Exercise: The listing below is to be written out word for word, minus its images.

Source data:

=== Section Start ===

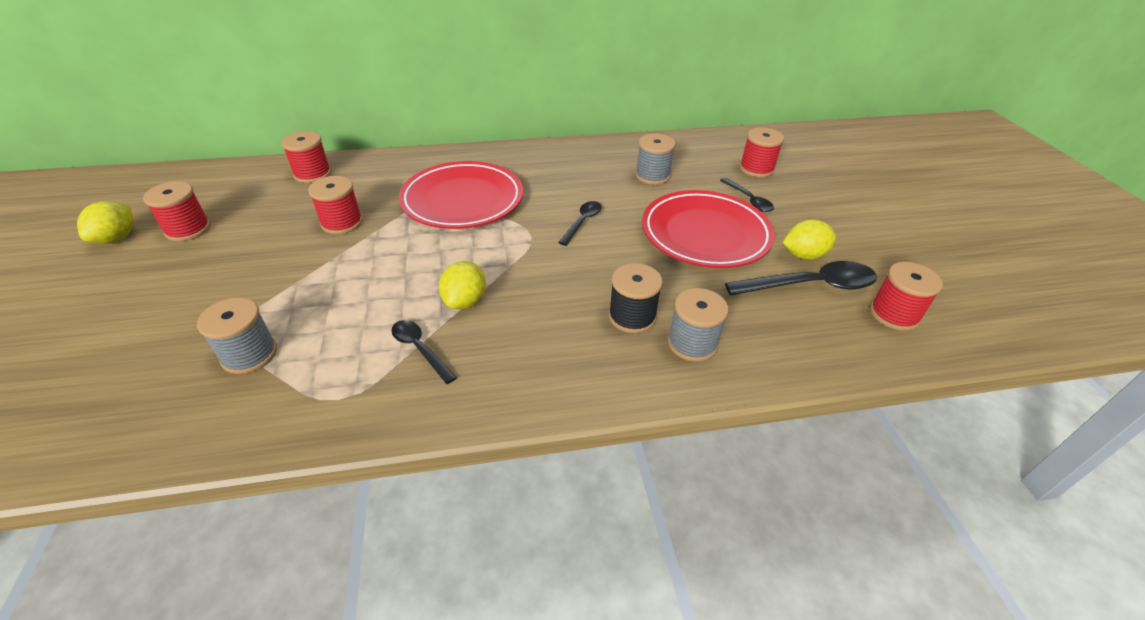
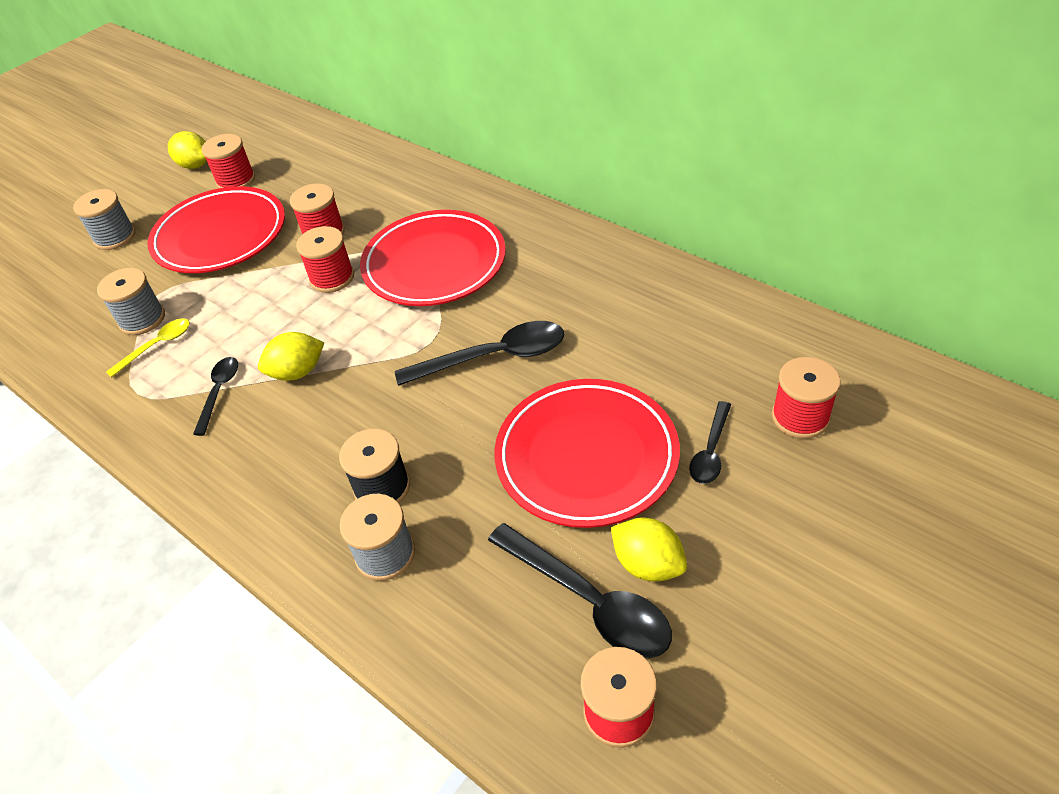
camera: 55 degrees right, 5 degrees up
(117, 238) = (195, 165): yellow lemon -> yellow lemon turned 60 degrees clockwise
(237, 267) = (220, 236): none -> red plate
(302, 360) = (157, 346): none -> yellow spoon
(312, 174) = (369, 165): red spool -> red spool (332, 278)
(582, 222) = (494, 357): black spoon -> black spoon, size x1.76
(652, 175) = (652, 346): grey spool -> grey spool (115, 237)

=== Section End ===

Answer box:
camera: 55 degrees right, 5 degrees up
(117, 238) = (195, 165): yellow lemon -> yellow lemon turned 60 degrees clockwise
(237, 267) = (220, 236): none -> red plate
(302, 360) = (157, 346): none -> yellow spoon
(312, 174) = (369, 165): red spool -> red spool (332, 278)
(582, 222) = (494, 357): black spoon -> black spoon, size x1.76
(652, 175) = (652, 346): grey spool -> grey spool (115, 237)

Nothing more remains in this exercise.